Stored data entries
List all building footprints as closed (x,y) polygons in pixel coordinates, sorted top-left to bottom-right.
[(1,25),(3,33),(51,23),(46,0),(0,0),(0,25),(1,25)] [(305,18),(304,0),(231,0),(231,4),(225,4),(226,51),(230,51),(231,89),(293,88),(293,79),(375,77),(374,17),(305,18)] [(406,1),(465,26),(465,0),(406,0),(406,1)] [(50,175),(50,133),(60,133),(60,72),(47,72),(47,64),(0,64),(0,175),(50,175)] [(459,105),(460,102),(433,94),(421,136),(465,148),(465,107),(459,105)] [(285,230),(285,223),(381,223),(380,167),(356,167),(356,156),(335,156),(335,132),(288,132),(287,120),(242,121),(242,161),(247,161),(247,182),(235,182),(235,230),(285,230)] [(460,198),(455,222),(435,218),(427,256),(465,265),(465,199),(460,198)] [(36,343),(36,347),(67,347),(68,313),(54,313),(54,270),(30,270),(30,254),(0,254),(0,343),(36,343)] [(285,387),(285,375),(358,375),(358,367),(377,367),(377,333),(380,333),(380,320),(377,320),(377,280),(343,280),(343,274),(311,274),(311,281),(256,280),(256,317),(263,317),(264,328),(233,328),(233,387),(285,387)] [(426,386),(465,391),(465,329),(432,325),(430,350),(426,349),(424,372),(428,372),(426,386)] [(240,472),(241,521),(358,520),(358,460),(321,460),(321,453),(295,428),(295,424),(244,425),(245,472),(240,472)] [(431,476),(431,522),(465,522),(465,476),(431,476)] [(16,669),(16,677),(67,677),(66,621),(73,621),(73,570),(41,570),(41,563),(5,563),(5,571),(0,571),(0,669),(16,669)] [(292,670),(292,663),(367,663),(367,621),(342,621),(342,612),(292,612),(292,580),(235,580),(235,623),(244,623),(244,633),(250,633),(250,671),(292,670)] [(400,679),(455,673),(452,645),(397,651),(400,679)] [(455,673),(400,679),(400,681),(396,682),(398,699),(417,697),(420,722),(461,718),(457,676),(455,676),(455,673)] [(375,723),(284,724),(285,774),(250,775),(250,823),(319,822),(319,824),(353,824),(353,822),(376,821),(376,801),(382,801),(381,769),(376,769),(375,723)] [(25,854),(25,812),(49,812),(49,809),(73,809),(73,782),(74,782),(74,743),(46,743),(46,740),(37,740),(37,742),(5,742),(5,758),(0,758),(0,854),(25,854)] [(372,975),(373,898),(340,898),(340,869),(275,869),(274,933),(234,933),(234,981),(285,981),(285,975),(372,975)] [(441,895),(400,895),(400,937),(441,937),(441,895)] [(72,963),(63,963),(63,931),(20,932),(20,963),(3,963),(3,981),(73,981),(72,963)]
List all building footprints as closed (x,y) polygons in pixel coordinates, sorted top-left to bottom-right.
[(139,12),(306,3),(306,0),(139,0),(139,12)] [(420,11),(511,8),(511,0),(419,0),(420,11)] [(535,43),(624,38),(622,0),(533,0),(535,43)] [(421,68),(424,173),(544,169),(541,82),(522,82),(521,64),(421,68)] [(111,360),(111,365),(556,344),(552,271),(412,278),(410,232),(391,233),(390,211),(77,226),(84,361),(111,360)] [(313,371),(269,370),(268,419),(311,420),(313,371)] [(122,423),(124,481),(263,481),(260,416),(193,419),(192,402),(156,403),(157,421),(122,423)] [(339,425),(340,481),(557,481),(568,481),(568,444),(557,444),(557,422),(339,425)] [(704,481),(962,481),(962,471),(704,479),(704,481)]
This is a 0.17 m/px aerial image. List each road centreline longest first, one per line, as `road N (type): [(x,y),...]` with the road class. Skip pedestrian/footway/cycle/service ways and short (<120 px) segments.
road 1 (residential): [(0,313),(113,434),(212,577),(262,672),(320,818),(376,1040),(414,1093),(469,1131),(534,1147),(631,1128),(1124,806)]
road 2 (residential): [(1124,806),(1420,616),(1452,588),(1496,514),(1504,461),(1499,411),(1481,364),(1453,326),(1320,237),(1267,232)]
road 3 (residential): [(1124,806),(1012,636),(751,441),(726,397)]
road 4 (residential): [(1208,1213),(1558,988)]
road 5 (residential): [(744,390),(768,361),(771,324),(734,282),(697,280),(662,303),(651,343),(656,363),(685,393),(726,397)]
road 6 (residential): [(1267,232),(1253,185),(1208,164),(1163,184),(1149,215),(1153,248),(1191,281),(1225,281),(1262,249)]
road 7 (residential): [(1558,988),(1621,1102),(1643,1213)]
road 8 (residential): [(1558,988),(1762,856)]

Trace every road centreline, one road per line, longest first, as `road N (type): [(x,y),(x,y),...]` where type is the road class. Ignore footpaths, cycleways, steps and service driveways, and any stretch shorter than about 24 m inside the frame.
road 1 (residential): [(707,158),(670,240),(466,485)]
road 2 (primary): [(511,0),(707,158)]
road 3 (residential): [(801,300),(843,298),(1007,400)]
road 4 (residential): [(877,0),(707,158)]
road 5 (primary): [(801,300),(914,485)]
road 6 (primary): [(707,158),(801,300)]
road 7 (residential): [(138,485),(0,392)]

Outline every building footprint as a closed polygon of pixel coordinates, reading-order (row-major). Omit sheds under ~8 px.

BRIEF: Output the records in full. Match them exactly.

TASK ANSWER:
List all building footprints as closed (x,y) polygons in pixel coordinates, sorted top-left to bottom-right.
[(1,25),(3,33),(51,23),(46,0),(0,0),(0,25),(1,25)] [(305,18),(304,0),(231,0),(231,4),(225,4),(226,51),(230,51),(231,89),(293,88),(293,79),(375,77),(374,17),(305,18)] [(406,1),(465,26),(465,0),(406,0),(406,1)] [(50,175),(50,133),(60,133),(60,72),(47,72),(47,64),(0,64),(0,175),(50,175)] [(459,105),(460,102),(433,94),(421,136),(465,148),(465,107),(459,105)] [(285,230),(285,223),(381,223),(380,167),(356,167),(356,156),(335,156),(335,132),(288,132),(287,120),(242,121),(242,161),(247,161),(247,182),(235,182),(235,230),(285,230)] [(460,198),(455,222),(435,218),(427,256),(465,265),(465,199),(460,198)] [(36,343),(36,347),(67,347),(68,313),(54,313),(54,270),(30,270),(30,254),(0,254),(0,343),(36,343)] [(285,387),(285,375),(358,375),(358,367),(377,367),(377,333),(380,333),(380,320),(377,320),(377,280),(343,280),(343,274),(311,274),(311,281),(256,280),(256,317),(263,317),(264,328),(233,328),(233,387),(285,387)] [(426,386),(465,391),(465,329),(432,325),(430,350),(426,349),(424,372),(428,372),(426,386)] [(240,472),(241,521),(358,520),(358,460),(321,460),(321,453),(295,428),(295,424),(244,425),(245,472),(240,472)] [(431,476),(431,522),(465,522),(465,476),(431,476)] [(16,669),(16,677),(67,677),(66,621),(73,621),(73,570),(41,570),(41,563),(5,563),(5,571),(0,571),(0,669),(16,669)] [(292,670),(292,663),(367,663),(367,621),(342,621),(342,612),(292,612),(292,580),(235,580),(235,623),(244,623),(244,633),(250,633),(250,671),(292,670)] [(400,679),(455,673),(452,645),(397,651),(400,679)] [(455,673),(400,679),(400,681),(396,682),(398,699),(417,697),(420,722),(461,718),(457,676),(455,676),(455,673)] [(375,723),(284,724),(285,774),(250,775),(250,823),(319,822),(319,824),(353,824),(353,822),(376,821),(376,801),(382,801),(381,769),(376,769),(375,723)] [(25,854),(25,812),(49,812),(49,809),(73,809),(73,782),(74,782),(74,743),(46,743),(46,740),(37,740),(37,742),(5,742),(5,758),(0,758),(0,854),(25,854)] [(372,975),(373,898),(340,898),(340,869),(275,869),(274,933),(234,933),(234,981),(285,981),(285,975),(372,975)] [(441,895),(400,895),(400,937),(441,937),(441,895)] [(72,963),(63,963),(63,931),(20,932),(20,963),(3,963),(3,981),(73,981),(72,963)]
List all building footprints as closed (x,y) polygons in pixel coordinates, sorted top-left to bottom-right.
[(139,12),(306,3),(306,0),(139,0),(139,12)] [(420,11),(511,8),(511,0),(419,0),(420,11)] [(535,43),(624,38),(622,0),(533,0),(535,43)] [(421,68),(424,173),(544,169),(541,82),(522,82),(521,64),(421,68)] [(111,360),(111,365),(556,344),(552,271),(412,278),(410,232),(391,233),(390,211),(77,226),(84,361),(111,360)] [(313,371),(269,370),(268,419),(311,420),(313,371)] [(122,423),(124,481),(263,481),(260,416),(193,419),(192,402),(156,403),(157,421),(122,423)] [(339,425),(340,481),(557,481),(568,481),(568,444),(557,444),(557,422),(339,425)] [(704,481),(962,481),(962,471),(704,479),(704,481)]
This is a 0.17 m/px aerial image. List each road centreline longest first, one per line, as `road N (type): [(x,y),...]` with the road class. Skip pedestrian/footway/cycle/service ways and short (<120 px) segments.
road 1 (residential): [(0,313),(113,434),(212,577),(262,672),(320,818),(376,1040),(414,1093),(469,1131),(534,1147),(631,1128),(1124,806)]
road 2 (residential): [(1124,806),(1420,616),(1452,588),(1496,514),(1504,461),(1499,411),(1481,364),(1453,326),(1320,237),(1267,232)]
road 3 (residential): [(1124,806),(1012,636),(751,441),(726,397)]
road 4 (residential): [(1208,1213),(1558,988)]
road 5 (residential): [(744,390),(768,361),(771,324),(734,282),(697,280),(662,303),(651,343),(656,363),(685,393),(726,397)]
road 6 (residential): [(1267,232),(1253,185),(1208,164),(1163,184),(1149,215),(1153,248),(1191,281),(1225,281),(1262,249)]
road 7 (residential): [(1558,988),(1621,1102),(1643,1213)]
road 8 (residential): [(1558,988),(1762,856)]

Trace every road centreline, one road per line, longest first, as `road N (type): [(x,y),(x,y),...]` where type is the road class. Ignore footpaths, cycleways, steps and service driveways, and any stretch shorter than about 24 m inside the frame.
road 1 (residential): [(707,158),(670,240),(466,485)]
road 2 (primary): [(511,0),(707,158)]
road 3 (residential): [(801,300),(843,298),(1007,400)]
road 4 (residential): [(877,0),(707,158)]
road 5 (primary): [(801,300),(914,485)]
road 6 (primary): [(707,158),(801,300)]
road 7 (residential): [(138,485),(0,392)]

Outline every building footprint as a closed polygon of pixel coordinates, reading-order (row-major). Omit sheds under ~8 px.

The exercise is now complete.